*** GIVEN RECORDS ***
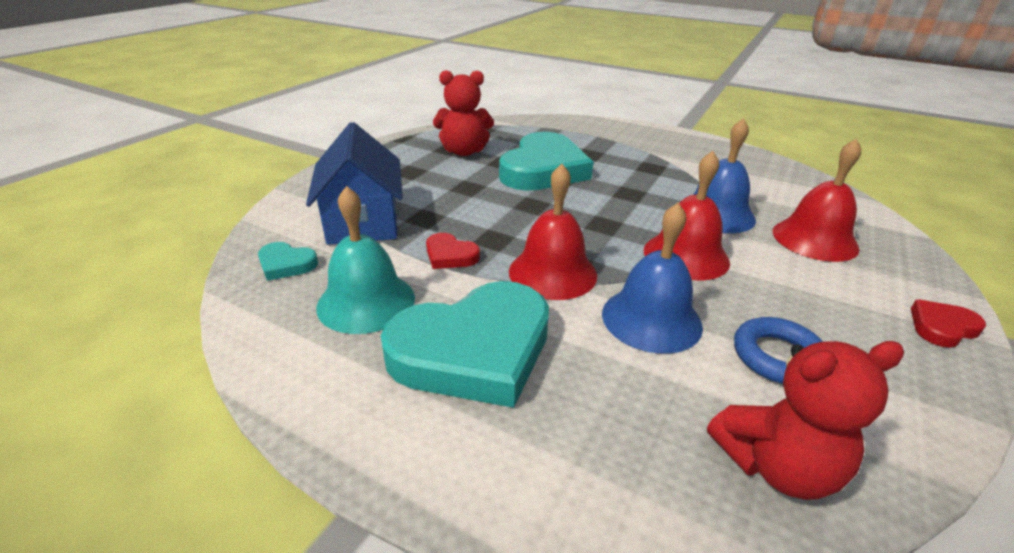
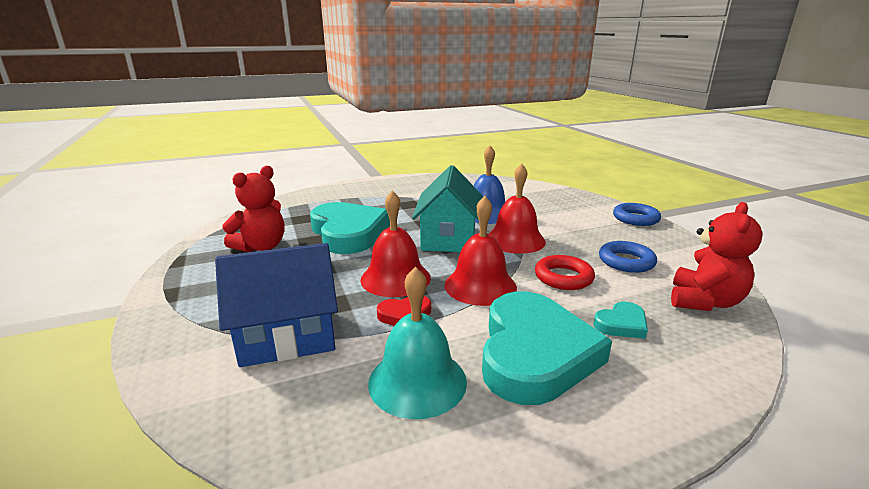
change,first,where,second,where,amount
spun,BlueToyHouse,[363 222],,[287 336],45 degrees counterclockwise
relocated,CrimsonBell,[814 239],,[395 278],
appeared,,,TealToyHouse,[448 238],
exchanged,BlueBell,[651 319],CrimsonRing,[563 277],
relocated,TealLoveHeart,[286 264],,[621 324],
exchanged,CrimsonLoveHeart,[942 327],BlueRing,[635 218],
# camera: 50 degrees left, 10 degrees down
***
*** GIVEN RECORDS ***
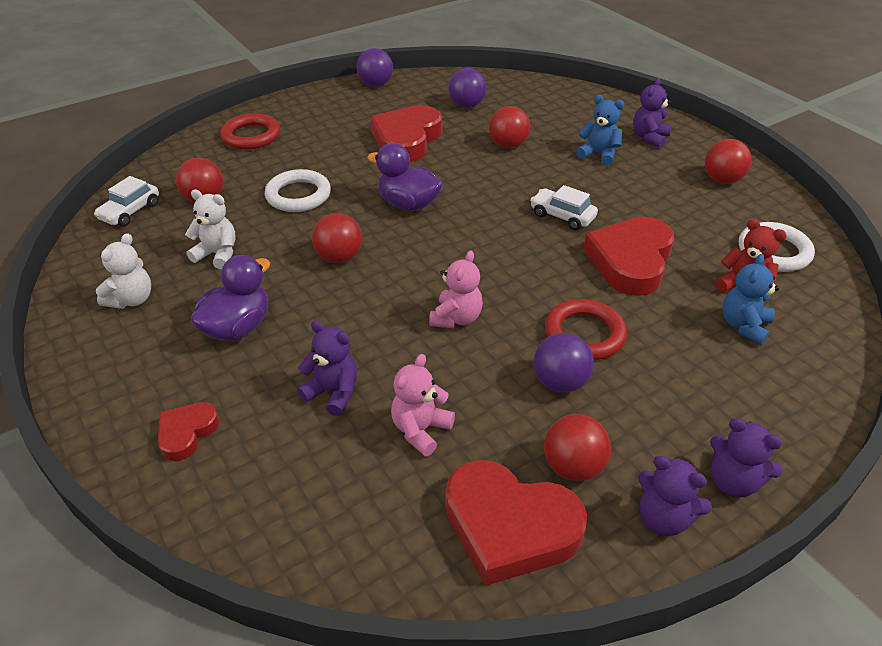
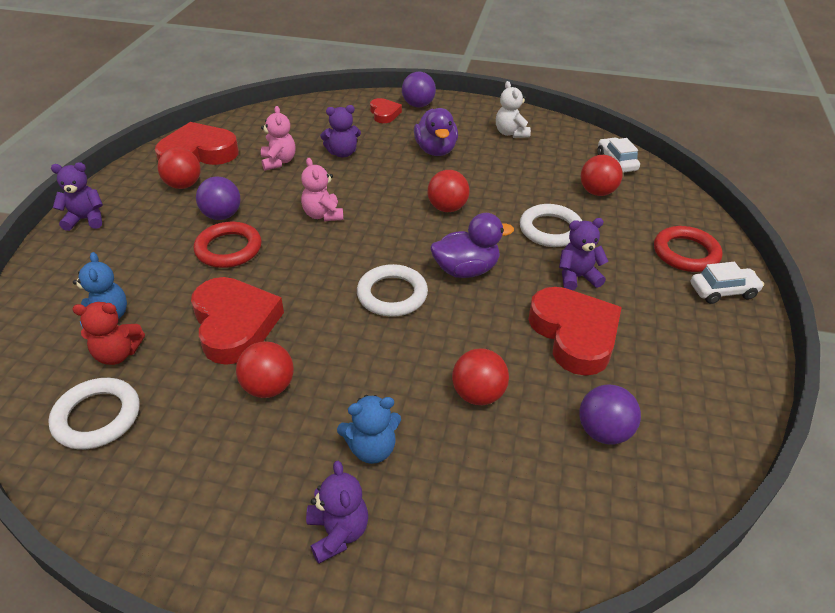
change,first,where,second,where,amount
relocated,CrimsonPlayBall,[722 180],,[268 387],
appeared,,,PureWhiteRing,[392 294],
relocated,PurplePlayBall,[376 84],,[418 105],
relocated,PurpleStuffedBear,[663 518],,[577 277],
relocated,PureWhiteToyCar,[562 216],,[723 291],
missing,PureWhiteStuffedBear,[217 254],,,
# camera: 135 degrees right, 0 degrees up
***
WHAT TO WORK ON ▸ Scan the material above for the word "appeared", and copy each line where it appears.

ANSWER FOR THE TASK ▸
appeared,,,TealToyHouse,[448 238],
appeared,,,PureWhiteRing,[392 294],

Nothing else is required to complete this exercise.